:: Goal of the exercise ::
Look below. Copy each line that has "grey" in it.

:: Materials provided ::
= = = = =
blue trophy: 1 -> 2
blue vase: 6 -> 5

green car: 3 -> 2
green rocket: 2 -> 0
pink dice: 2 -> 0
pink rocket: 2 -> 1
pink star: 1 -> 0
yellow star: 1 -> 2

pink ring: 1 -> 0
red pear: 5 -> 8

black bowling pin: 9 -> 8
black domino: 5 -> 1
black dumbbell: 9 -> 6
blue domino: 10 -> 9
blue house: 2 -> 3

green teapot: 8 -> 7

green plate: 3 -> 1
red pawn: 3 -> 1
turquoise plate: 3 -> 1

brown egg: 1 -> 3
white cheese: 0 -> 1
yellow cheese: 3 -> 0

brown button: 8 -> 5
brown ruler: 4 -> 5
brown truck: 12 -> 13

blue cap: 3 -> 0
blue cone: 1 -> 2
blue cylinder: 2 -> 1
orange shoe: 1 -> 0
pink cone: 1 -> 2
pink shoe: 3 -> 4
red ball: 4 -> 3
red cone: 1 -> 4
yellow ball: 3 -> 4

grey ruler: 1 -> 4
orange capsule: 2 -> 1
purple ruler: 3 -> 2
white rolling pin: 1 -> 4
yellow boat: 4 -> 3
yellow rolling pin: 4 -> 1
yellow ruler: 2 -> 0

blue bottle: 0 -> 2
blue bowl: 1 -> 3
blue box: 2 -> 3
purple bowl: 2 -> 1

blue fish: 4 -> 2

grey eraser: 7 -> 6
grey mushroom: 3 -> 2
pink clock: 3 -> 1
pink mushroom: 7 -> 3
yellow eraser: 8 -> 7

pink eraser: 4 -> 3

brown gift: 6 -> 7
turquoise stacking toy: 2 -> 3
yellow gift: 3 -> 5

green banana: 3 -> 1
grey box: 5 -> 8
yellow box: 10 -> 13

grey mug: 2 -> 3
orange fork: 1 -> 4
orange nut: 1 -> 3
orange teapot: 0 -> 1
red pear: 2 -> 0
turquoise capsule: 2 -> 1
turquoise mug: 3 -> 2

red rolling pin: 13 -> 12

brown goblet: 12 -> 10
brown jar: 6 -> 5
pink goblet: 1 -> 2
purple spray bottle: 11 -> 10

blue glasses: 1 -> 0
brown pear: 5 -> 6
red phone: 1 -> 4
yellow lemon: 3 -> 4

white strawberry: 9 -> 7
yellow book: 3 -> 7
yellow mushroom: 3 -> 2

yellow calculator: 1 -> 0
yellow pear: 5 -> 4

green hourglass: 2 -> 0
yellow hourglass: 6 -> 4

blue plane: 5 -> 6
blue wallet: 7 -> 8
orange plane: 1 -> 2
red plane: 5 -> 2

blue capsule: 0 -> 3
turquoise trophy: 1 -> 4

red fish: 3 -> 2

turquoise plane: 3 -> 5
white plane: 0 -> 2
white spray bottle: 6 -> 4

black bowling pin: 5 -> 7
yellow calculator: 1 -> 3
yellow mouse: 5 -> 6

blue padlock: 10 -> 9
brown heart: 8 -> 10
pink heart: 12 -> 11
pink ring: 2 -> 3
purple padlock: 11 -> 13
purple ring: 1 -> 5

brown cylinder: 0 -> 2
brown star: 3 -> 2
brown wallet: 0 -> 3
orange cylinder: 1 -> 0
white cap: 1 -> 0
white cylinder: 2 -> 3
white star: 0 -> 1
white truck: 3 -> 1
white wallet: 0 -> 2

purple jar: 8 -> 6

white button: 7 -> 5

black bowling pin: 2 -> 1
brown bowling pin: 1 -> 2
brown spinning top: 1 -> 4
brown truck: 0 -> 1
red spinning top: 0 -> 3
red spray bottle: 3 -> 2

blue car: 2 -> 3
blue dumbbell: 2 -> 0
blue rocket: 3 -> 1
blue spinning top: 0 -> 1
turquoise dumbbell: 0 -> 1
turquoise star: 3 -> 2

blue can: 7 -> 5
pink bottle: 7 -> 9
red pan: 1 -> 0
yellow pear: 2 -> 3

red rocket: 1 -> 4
= = = = =
:: Written answer ::
grey ruler: 1 -> 4
grey eraser: 7 -> 6
grey mushroom: 3 -> 2
grey box: 5 -> 8
grey mug: 2 -> 3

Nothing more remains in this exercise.